* [Spatial reasoning data]
________
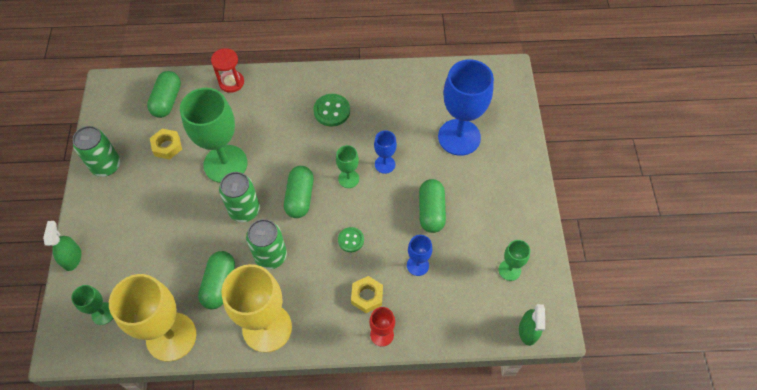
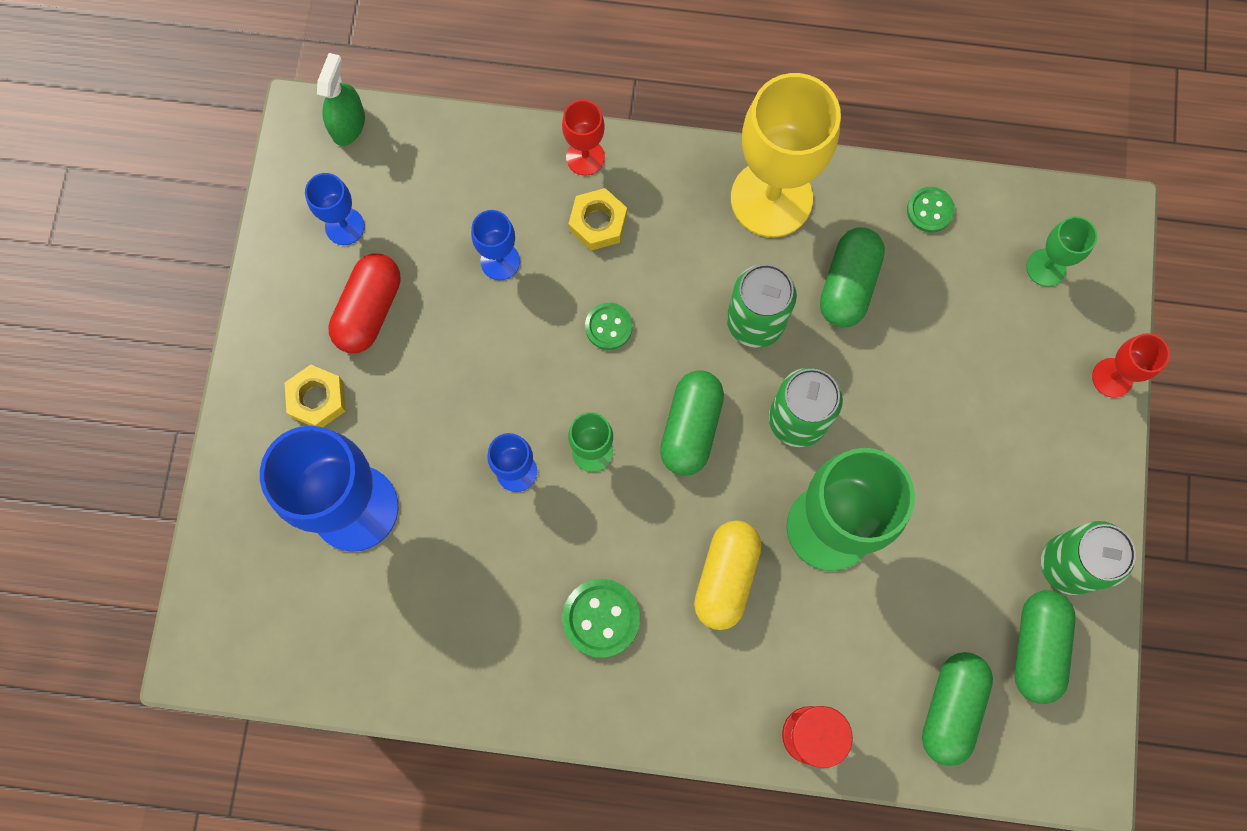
camera: 170 degrees left, 15 degrees up
(72, 258) = (1112, 377): green spray bottle -> red goblet
(167, 146) = (947, 589): yellow nut -> yellow nut (317, 399)
(171, 336) = (930, 210): yellow goblet -> green button
(275, 135) = (725, 577): none -> yellow capsule
(431, 211) = (451, 358): green capsule -> green capsule (1036, 647)
(481, 228) = (369, 310): none -> red capsule
(509, 270) = (344, 226): green goblet -> blue goblet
________
* [Work request]
Restate the records above word for word, without the pictures.

* [Exercise response]
camera: 170 degrees left, 15 degrees up
(72, 258) = (1112, 377): green spray bottle -> red goblet
(167, 146) = (947, 589): yellow nut -> yellow nut (317, 399)
(171, 336) = (930, 210): yellow goblet -> green button
(275, 135) = (725, 577): none -> yellow capsule
(431, 211) = (451, 358): green capsule -> green capsule (1036, 647)
(481, 228) = (369, 310): none -> red capsule
(509, 270) = (344, 226): green goblet -> blue goblet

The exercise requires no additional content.